↓↓↓

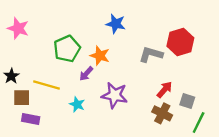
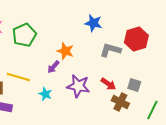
blue star: (116, 24) -> (93, 23), moved
green pentagon: (67, 49) -> (24, 35), moved
red arrow: (165, 90) -> (108, 84), moved, turned 84
gray square: (187, 101) -> (134, 85), moved

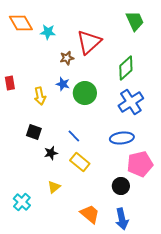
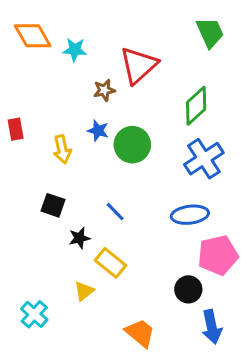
yellow rectangle: (80, 162) -> (111, 263), moved
blue arrow: (122, 219) -> (212, 327), moved

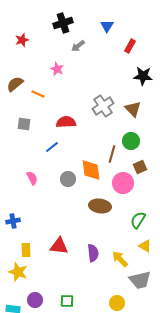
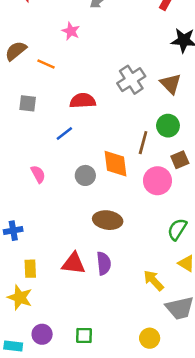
brown ellipse: (100, 206) -> (108, 220), moved
purple semicircle: (93, 253) -> (104, 263), moved

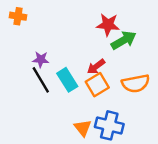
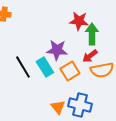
green arrow: (124, 40) -> (92, 34), turned -60
purple star: (41, 59) -> (57, 50), moved, size x1.5
red arrow: (96, 67) -> (90, 56), moved

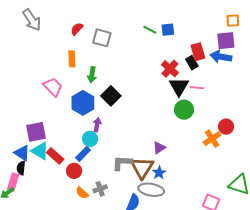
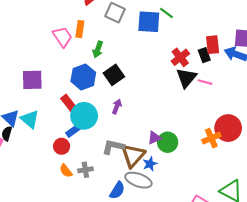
blue square: (168, 30) -> (149, 22), moved, size x1.6
pink trapezoid: (53, 87) -> (62, 37), moved
green circle: (184, 110) -> (168, 142), moved
purple arrow: (97, 125) -> (117, 106), moved
red circle: (226, 127) -> (228, 128), size x1.6
purple square: (36, 132) -> (32, 80), moved
cyan circle: (90, 139) -> (84, 116), size x1.6
red rectangle: (55, 156) -> (69, 104), moved

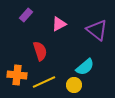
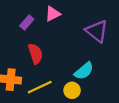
purple rectangle: (26, 15) -> (27, 22), moved
pink triangle: (59, 24) -> (53, 14), moved

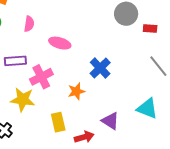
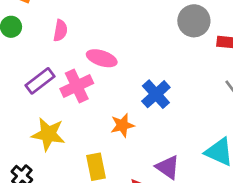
purple rectangle: (15, 61) -> (40, 81), turned -35
pink cross: (41, 77) -> (77, 86), moved

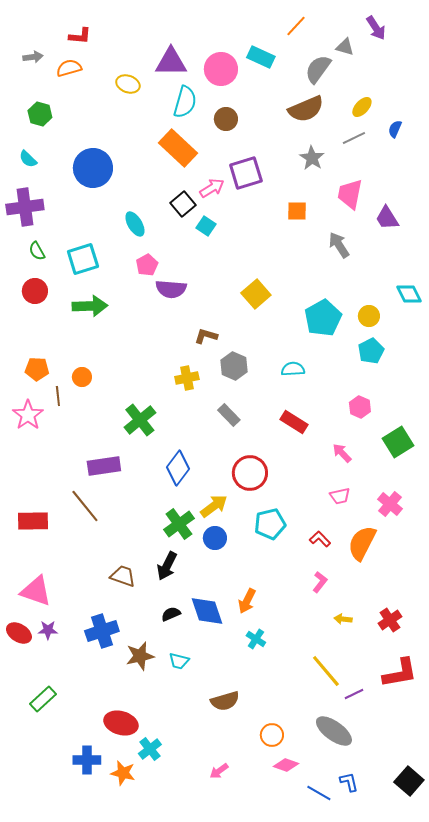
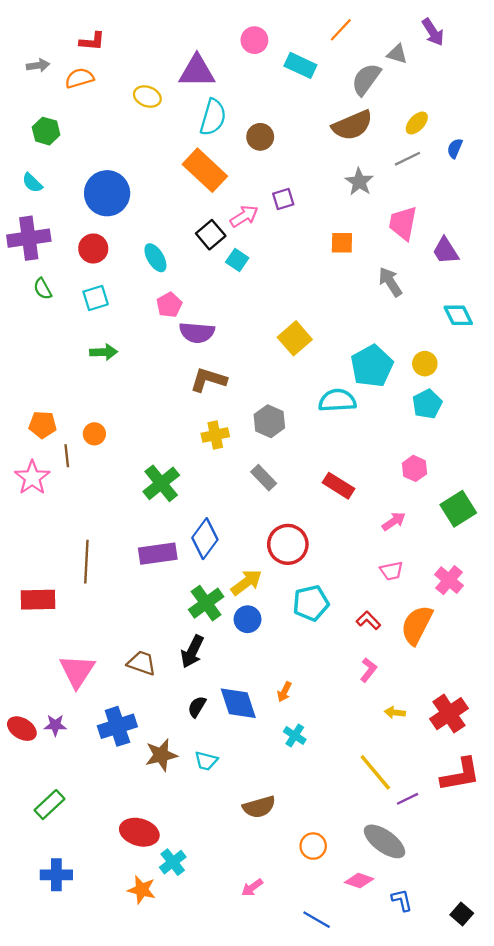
pink circle: (221, 69) -> (254, 40), moved, size x0.7
purple square: (246, 173) -> (283, 199), size x0.6
cyan square: (83, 259) -> (96, 298), size x0.7
red circle: (35, 291) -> (93, 248), moved
cyan diamond: (409, 294) -> (458, 315), moved
green arrow: (90, 306) -> (104, 352), size x0.7
brown L-shape: (206, 336) -> (208, 380), moved, size x1.4
cyan semicircle: (293, 369) -> (337, 400), moved, size x1.4
pink arrow: (342, 453) -> (394, 521), turned 100
purple rectangle: (104, 466) -> (158, 554), moved
brown line: (85, 506) -> (86, 562), moved, turned 42
pink triangle: (36, 591) -> (77, 671), moved, turned 44
orange arrow: (247, 601) -> (284, 692), size x0.7
black semicircle: (171, 614) -> (197, 707), turned -36
red cross: (390, 620) -> (449, 714), size x1.4
blue cross: (87, 760) -> (56, 875), moved
pink diamond: (286, 765) -> (359, 881), moved
black square: (409, 781) -> (462, 914), moved, size x0.7
blue line: (319, 793) -> (317, 920), moved

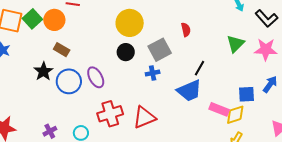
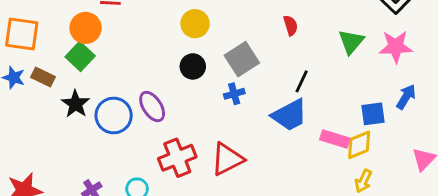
green square: (32, 19) -> (80, 56), moved
yellow circle: (130, 23) -> (195, 24), size x0.7
red semicircle: (186, 30) -> (291, 25), moved
brown rectangle: (62, 50) -> (43, 77), moved

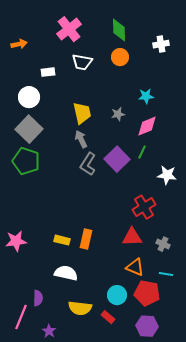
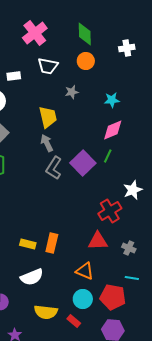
gray star: (118, 114) -> (72, 92), moved
white star: (167, 175) -> (133, 190), moved, turned -30
orange triangle: (135, 267) -> (85, 271), moved
white semicircle: (66, 273) -> (32, 277), turned 145

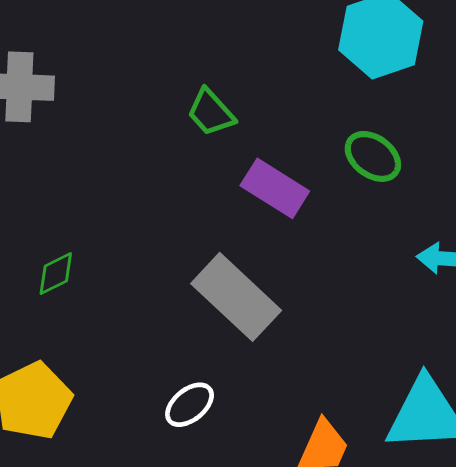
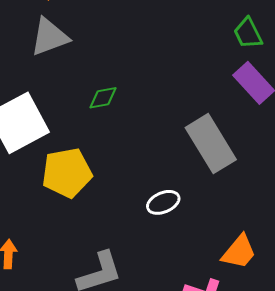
green trapezoid: (211, 112) -> (248, 33), moved

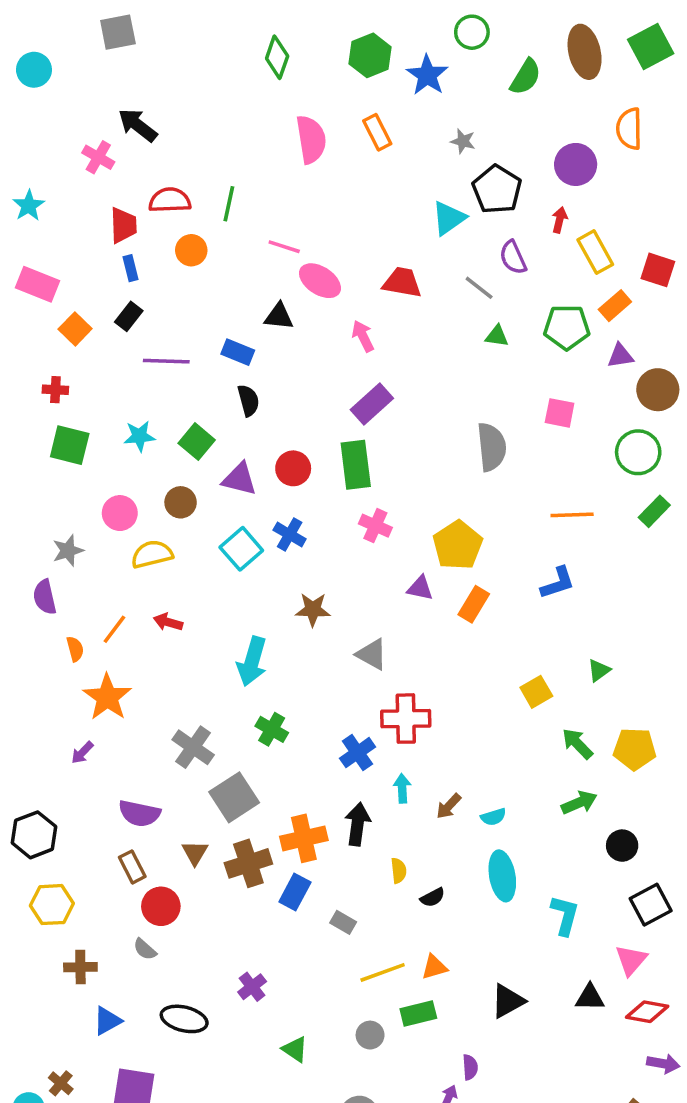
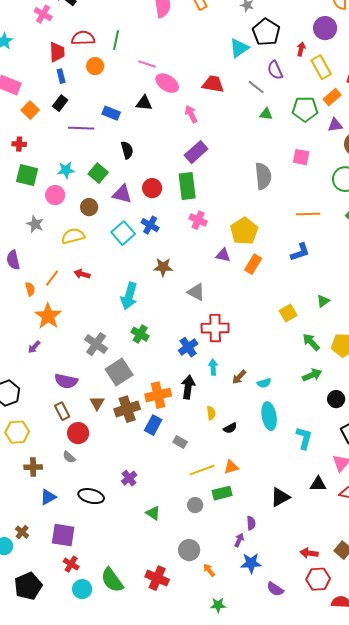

↑↑↑

■ AIM OF THE TASK: When the entries above show the word "square" in a line, copy that line out.

■ SOLUTION TO THE EXERCISE:
gray square: (187, 101) -> (134, 85), moved
blue square: (168, 30) -> (149, 22), moved, size x1.6
purple square: (36, 132) -> (32, 80), moved
purple square: (246, 173) -> (283, 199), size x0.6
cyan square: (83, 259) -> (96, 298), size x0.7
black square: (409, 781) -> (462, 914), moved, size x0.7
green square: (32, 19) -> (80, 56), moved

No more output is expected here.